* [Exercise aim]: Would you repeat the listing below verbatim and drop the images?

* [Data extract]:
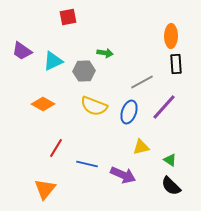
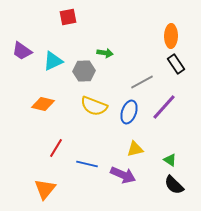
black rectangle: rotated 30 degrees counterclockwise
orange diamond: rotated 15 degrees counterclockwise
yellow triangle: moved 6 px left, 2 px down
black semicircle: moved 3 px right, 1 px up
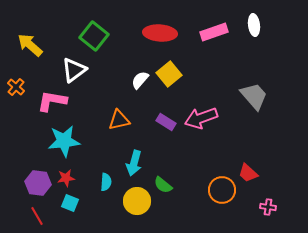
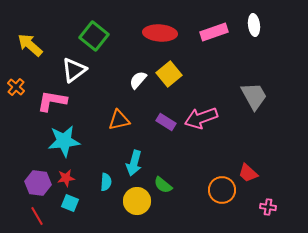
white semicircle: moved 2 px left
gray trapezoid: rotated 12 degrees clockwise
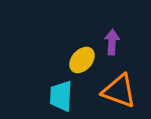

* [Result below]:
black rectangle: rotated 30 degrees counterclockwise
orange diamond: rotated 15 degrees counterclockwise
yellow triangle: moved 6 px left, 2 px down
black semicircle: moved 3 px right, 1 px up
white semicircle: moved 2 px left
gray trapezoid: rotated 12 degrees clockwise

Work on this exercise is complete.